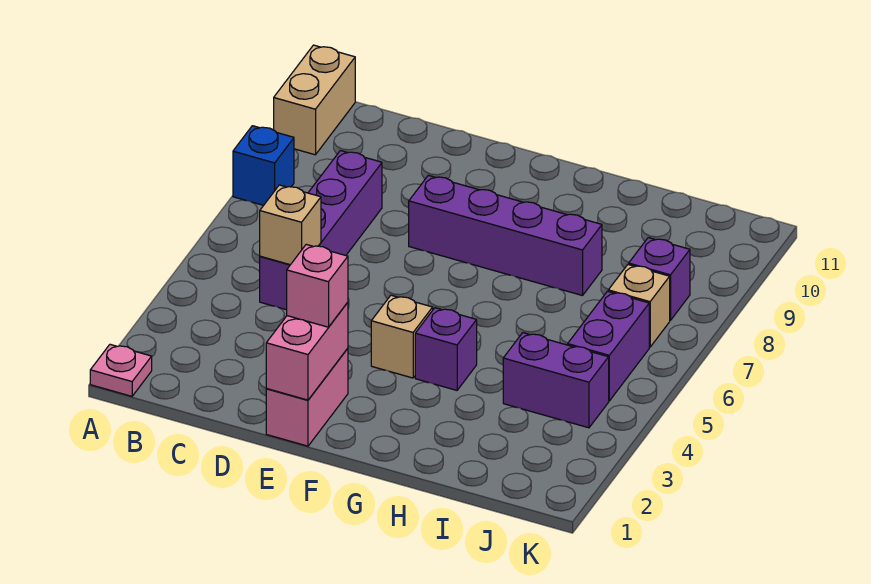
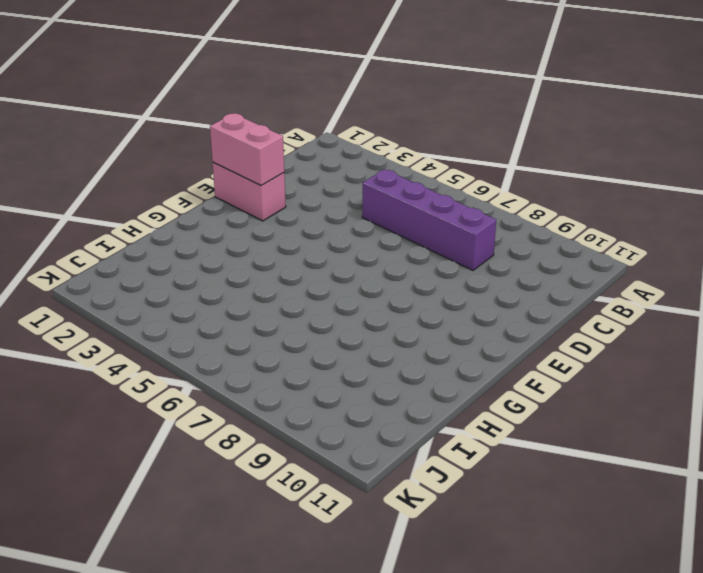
none -> pink plate A1 level 1
none -> blue brick A8 level 1
none -> tan brick A10:A11 level 1

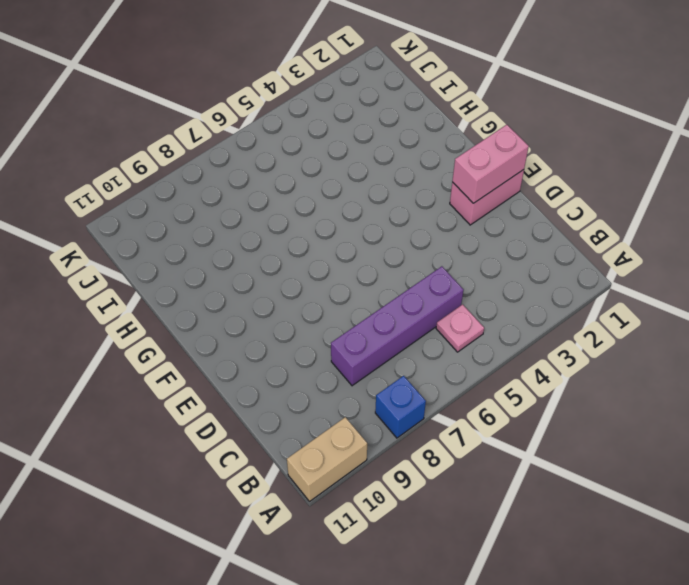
pink plate B5 level 1 -> pink plate A1 level 1
none -> purple brick E8:H8 level 1
none -> tan brick F4 level 1
none -> purple brick G4 level 1

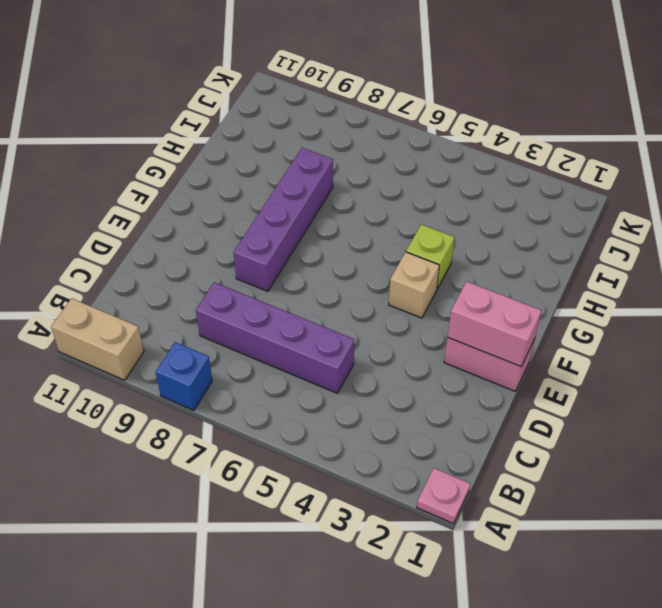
lime brick G4 level 1 -> purple brick G4 level 1
none -> purple brick I4:J4 level 1
none -> purple brick J5:J6 level 1
none -> tan brick J7 level 1

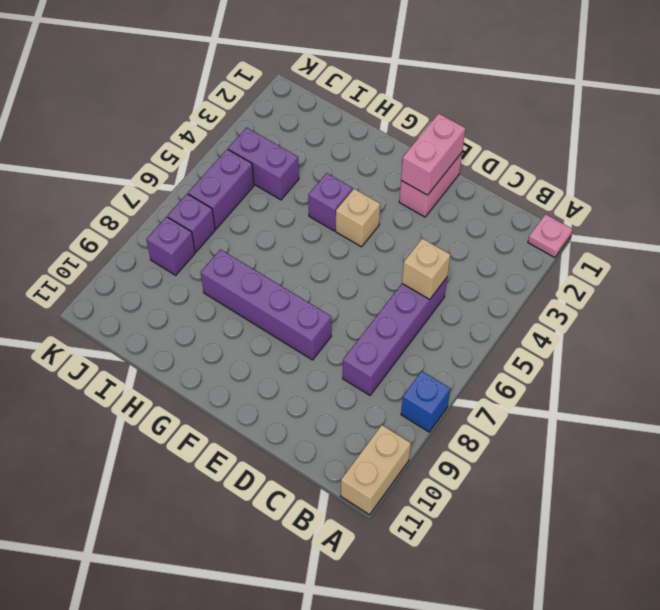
purple brick J7 level 1 -> tan brick J7 level 1
none -> pink brick E2 level 3

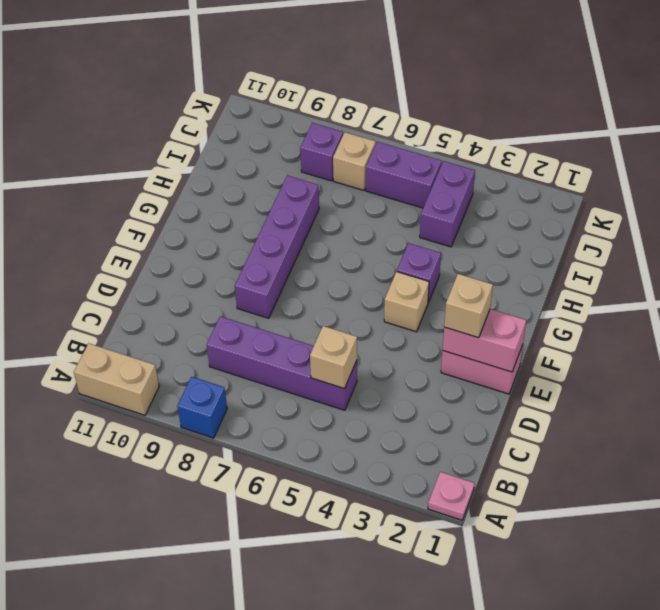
tan brick E2 level 3 -> pink brick E2 level 3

++++++

→ **Action item**:
Return every line from the entries above that contains the word "pink".

→ **Solution for this exercise**:
none -> pink plate A1 level 1
pink plate B5 level 1 -> pink plate A1 level 1
none -> pink brick E2 level 3
tan brick E2 level 3 -> pink brick E2 level 3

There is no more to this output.